Spatial reasoning data:
=== Begin Enclosure ===
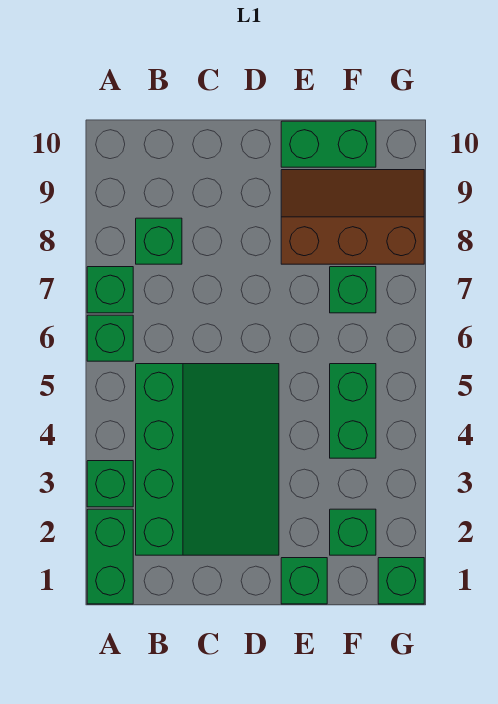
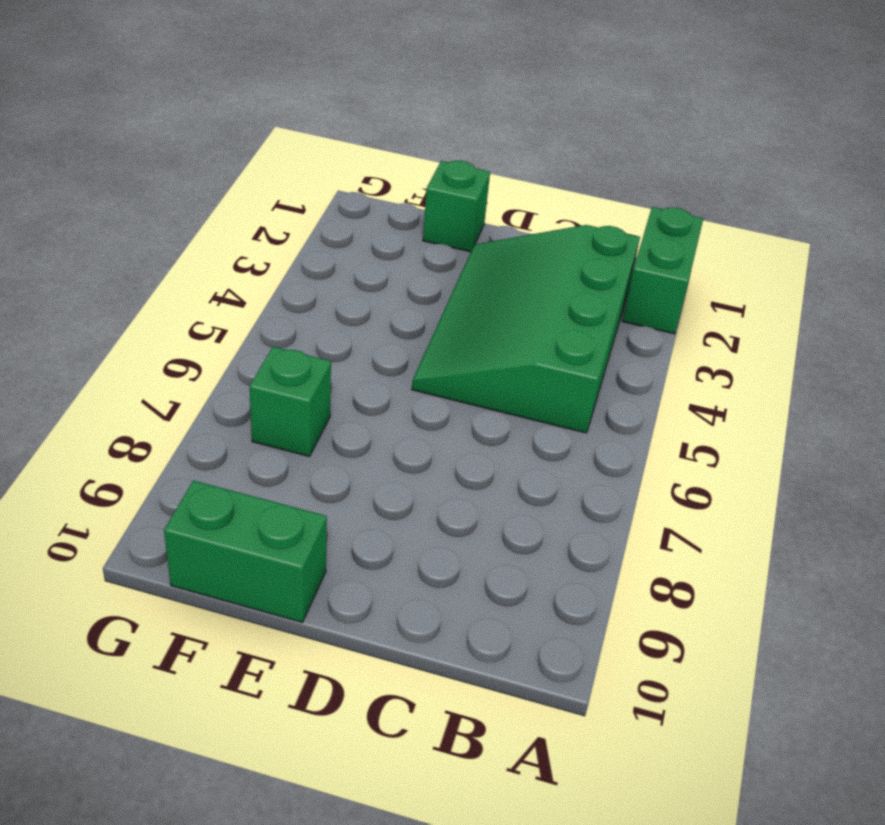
none -> green brick A3 level 1
none -> green brick A6 level 1
none -> green brick A7 level 1

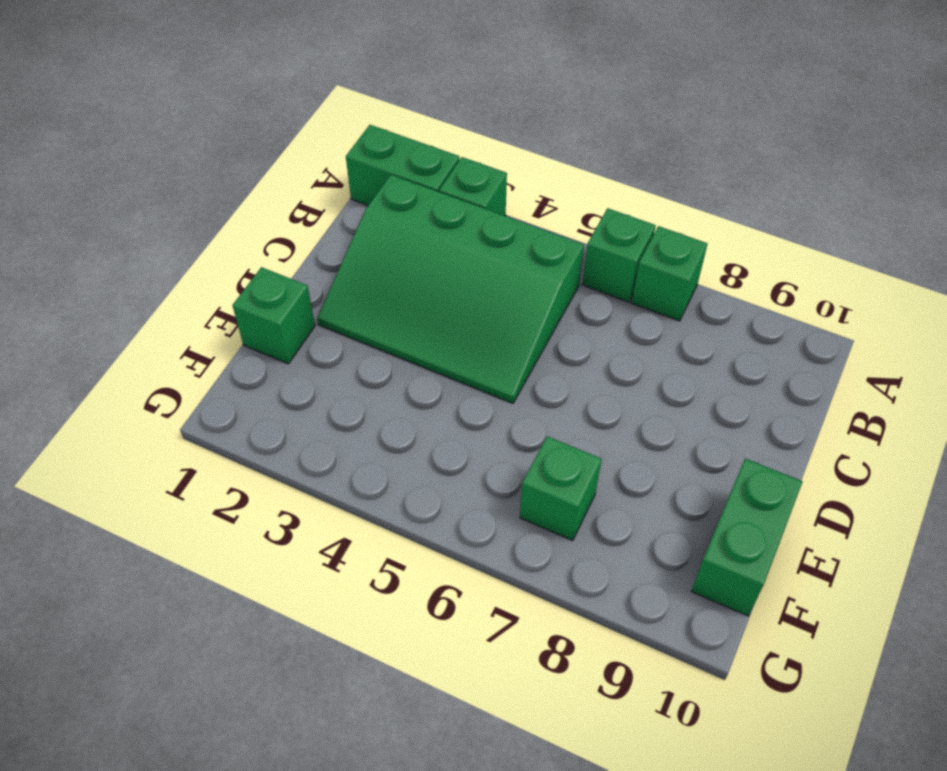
none -> green brick B8 level 1
none -> brown slope E8:G9 level 1 top 8
none -> green brick F2 level 1

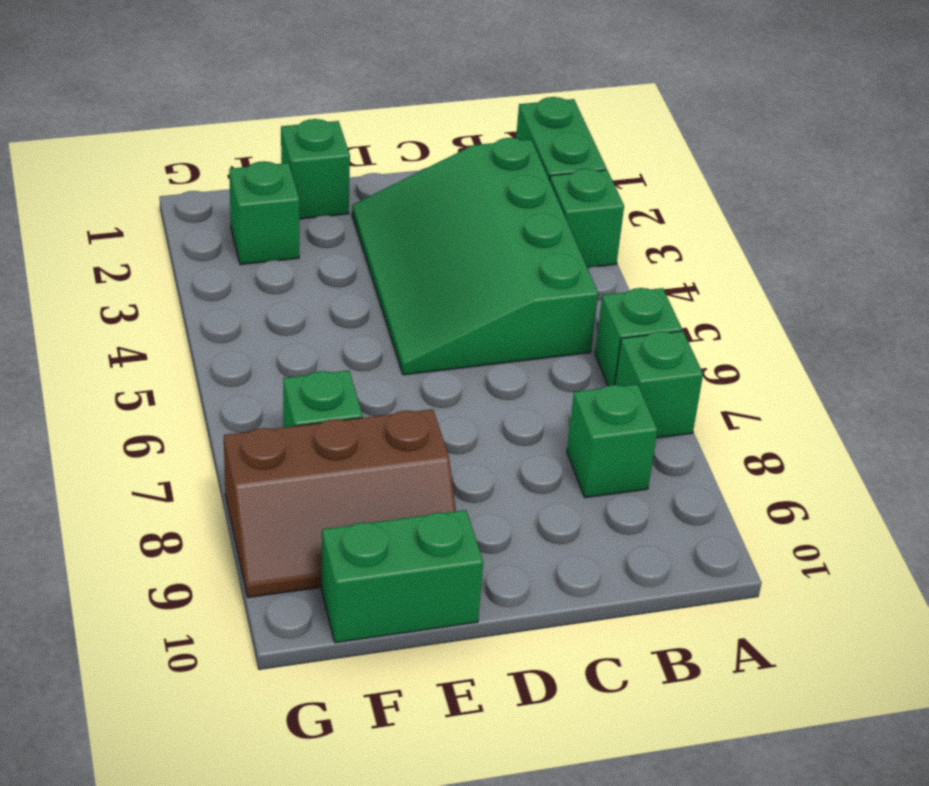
none -> green brick F4:F5 level 1
none -> green brick G1 level 1

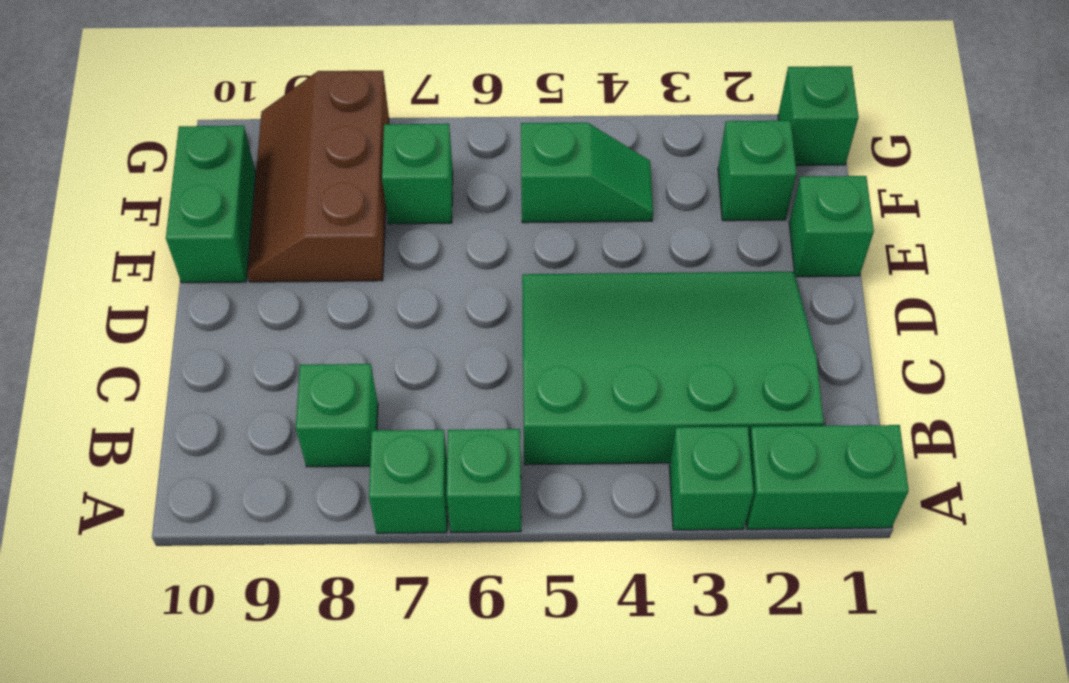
green slope F4:F5 level 1 top 5 -> green brick F4:F5 level 1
=== End Enclosure ===
● Task statement
Among the records above, find the lines that contain "brick" and copy every one.

● Solved exercise
none -> green brick A3 level 1
none -> green brick A6 level 1
none -> green brick A7 level 1
none -> green brick B8 level 1
none -> green brick F2 level 1
none -> green brick F4:F5 level 1
none -> green brick G1 level 1
green slope F4:F5 level 1 top 5 -> green brick F4:F5 level 1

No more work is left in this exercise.